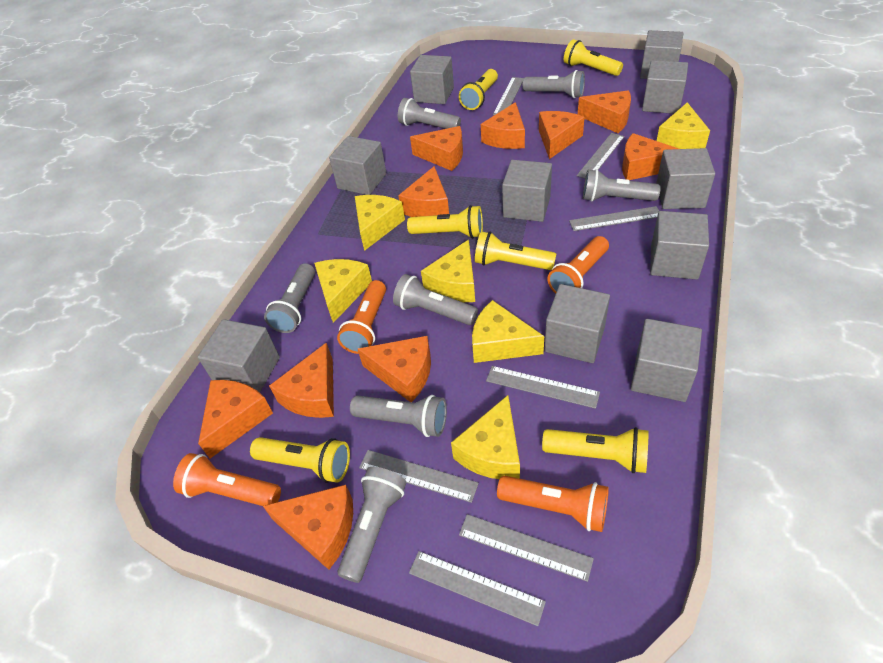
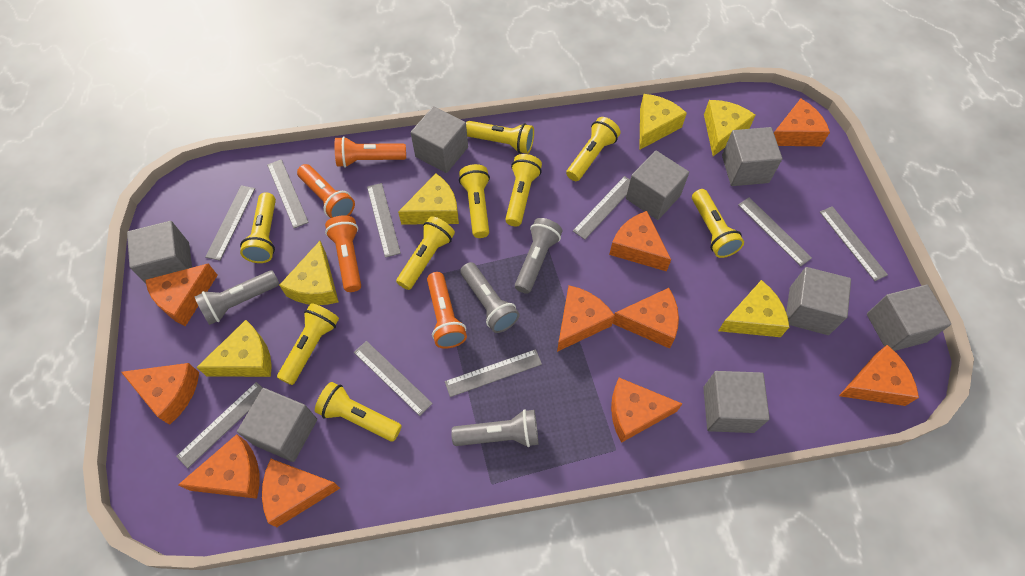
grey cube: 10 -> 8
grey flashlight: 7 -> 4
grey ruler: 7 -> 9
yellow flashlight: 6 -> 9

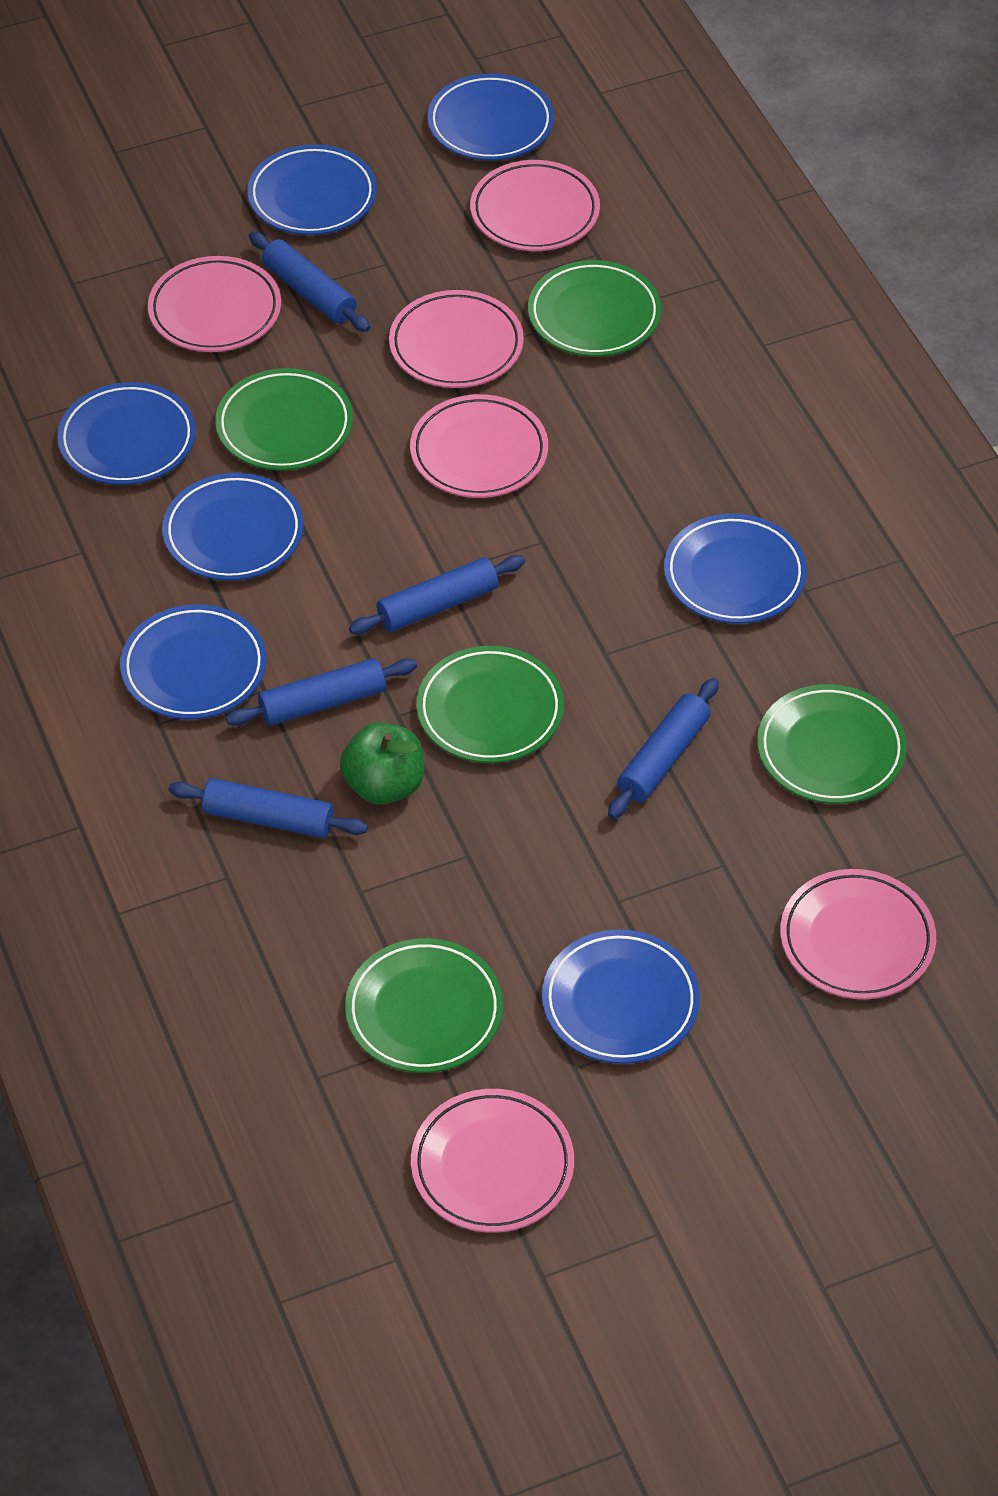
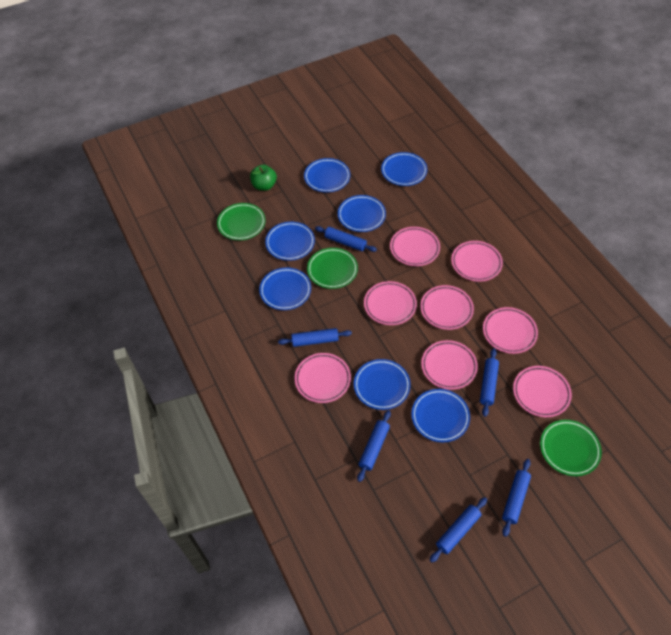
blue rolling pin: 5 -> 6
green plate: 5 -> 3
pink plate: 6 -> 8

────

Please repeat the entries exactly. Do not include the pictures.

*Exercise result*
grey cube: 10 -> 8
grey flashlight: 7 -> 4
grey ruler: 7 -> 9
yellow flashlight: 6 -> 9

blue rolling pin: 5 -> 6
green plate: 5 -> 3
pink plate: 6 -> 8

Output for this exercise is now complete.